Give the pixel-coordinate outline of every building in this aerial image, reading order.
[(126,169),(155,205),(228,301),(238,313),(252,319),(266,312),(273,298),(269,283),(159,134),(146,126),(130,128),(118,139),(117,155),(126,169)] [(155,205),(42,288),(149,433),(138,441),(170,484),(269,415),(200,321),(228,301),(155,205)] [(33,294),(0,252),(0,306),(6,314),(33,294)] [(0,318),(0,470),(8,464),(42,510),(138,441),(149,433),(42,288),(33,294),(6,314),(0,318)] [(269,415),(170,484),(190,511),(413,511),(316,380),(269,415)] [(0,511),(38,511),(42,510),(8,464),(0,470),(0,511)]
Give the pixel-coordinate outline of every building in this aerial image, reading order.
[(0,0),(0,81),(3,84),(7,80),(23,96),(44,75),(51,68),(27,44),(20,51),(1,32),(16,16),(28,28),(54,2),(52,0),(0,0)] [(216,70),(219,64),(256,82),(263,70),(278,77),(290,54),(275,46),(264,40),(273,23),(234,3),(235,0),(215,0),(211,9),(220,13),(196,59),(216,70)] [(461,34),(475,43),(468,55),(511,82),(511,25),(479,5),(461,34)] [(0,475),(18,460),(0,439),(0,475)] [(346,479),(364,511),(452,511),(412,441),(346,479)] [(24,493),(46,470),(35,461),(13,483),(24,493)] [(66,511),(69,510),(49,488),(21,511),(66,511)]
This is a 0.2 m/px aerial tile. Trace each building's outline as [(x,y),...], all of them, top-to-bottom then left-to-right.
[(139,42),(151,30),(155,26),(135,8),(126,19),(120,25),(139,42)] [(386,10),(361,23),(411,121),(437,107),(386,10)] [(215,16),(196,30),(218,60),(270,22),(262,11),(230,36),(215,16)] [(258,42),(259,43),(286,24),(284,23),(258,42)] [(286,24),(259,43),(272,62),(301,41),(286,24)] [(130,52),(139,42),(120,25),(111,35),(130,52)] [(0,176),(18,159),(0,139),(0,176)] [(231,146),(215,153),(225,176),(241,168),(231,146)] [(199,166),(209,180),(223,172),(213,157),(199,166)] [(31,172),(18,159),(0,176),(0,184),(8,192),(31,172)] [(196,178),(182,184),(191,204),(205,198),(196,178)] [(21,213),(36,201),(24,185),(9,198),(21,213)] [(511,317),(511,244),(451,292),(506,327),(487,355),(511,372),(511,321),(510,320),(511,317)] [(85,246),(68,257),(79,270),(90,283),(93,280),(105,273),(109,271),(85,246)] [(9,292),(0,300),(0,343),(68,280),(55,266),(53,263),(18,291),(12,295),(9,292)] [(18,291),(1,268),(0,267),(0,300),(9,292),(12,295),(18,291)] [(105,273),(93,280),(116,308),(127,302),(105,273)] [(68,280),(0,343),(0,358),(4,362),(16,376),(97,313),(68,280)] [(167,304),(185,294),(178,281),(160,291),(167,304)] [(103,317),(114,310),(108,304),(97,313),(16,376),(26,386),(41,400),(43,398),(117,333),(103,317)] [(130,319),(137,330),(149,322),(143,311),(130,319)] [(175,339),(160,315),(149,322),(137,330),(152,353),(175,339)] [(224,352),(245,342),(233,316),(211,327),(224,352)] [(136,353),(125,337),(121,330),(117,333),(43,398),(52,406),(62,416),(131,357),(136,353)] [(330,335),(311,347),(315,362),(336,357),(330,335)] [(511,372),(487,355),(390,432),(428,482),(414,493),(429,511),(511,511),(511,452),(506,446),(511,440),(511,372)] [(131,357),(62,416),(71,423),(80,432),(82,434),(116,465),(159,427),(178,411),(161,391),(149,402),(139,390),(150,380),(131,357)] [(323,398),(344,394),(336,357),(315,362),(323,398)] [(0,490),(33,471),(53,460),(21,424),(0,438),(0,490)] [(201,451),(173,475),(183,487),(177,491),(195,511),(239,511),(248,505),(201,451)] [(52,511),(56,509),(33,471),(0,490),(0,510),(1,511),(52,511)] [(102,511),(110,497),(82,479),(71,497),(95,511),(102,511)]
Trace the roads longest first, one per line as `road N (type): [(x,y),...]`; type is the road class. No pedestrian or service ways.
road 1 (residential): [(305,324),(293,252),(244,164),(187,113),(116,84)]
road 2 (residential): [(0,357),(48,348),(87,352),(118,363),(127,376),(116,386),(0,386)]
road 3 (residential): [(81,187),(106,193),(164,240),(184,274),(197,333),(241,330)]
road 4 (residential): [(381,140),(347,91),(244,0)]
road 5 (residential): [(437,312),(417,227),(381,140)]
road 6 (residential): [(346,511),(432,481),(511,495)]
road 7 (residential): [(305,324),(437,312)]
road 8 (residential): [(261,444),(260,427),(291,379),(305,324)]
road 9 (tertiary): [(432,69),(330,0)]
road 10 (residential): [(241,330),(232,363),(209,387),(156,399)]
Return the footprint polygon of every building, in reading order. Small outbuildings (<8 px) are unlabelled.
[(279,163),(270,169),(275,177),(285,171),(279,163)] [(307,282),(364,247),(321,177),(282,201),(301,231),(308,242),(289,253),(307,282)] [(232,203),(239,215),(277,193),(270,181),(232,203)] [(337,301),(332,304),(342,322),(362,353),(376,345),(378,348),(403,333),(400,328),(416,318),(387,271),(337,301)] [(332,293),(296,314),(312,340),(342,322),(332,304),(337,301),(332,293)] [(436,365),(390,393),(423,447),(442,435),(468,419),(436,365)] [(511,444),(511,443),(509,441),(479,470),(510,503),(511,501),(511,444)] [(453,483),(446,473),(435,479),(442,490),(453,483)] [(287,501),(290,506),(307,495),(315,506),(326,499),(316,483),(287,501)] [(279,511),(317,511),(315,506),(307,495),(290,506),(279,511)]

------------------------------------------------

* [What the task asks] Please reproduce the listing verbatim, from its first line through the line containing "This is a 0.2", with that line included.

* [Reply to the task]
Give the pixel-coordinate outline of every building in this aerial image, reading order.
[(126,169),(155,205),(228,301),(238,313),(252,319),(266,312),(273,298),(269,283),(159,134),(146,126),(130,128),(118,139),(117,155),(126,169)] [(155,205),(42,288),(149,433),(138,441),(170,484),(269,415),(200,321),(228,301),(155,205)] [(33,294),(0,252),(0,306),(6,314),(33,294)] [(0,318),(0,470),(8,464),(42,510),(138,441),(149,433),(42,288),(33,294),(6,314),(0,318)] [(269,415),(170,484),(190,511),(413,511),(316,380),(269,415)] [(0,511),(38,511),(42,510),(8,464),(0,470),(0,511)]
Give the pixel-coordinate outline of every building in this aerial image, reading order.
[(0,0),(0,81),(3,84),(7,80),(23,96),(44,75),(51,68),(27,44),(20,51),(1,32),(16,16),(28,28),(54,2),(52,0),(0,0)] [(216,70),(219,64),(256,82),(263,70),(278,77),(290,54),(275,46),(264,40),(273,23),(234,3),(235,0),(215,0),(211,9),(220,13),(196,59),(216,70)] [(461,34),(475,43),(468,55),(511,82),(511,25),(479,5),(461,34)] [(0,475),(18,460),(0,439),(0,475)] [(346,479),(364,511),(452,511),(412,441),(346,479)] [(24,493),(46,470),(35,461),(13,483),(24,493)] [(66,511),(69,510),(49,488),(21,511),(66,511)]
This is a 0.2 m/px aerial tile. Trace each building's outline as [(x,y),...], all of them, top-to-bottom then left-to-right.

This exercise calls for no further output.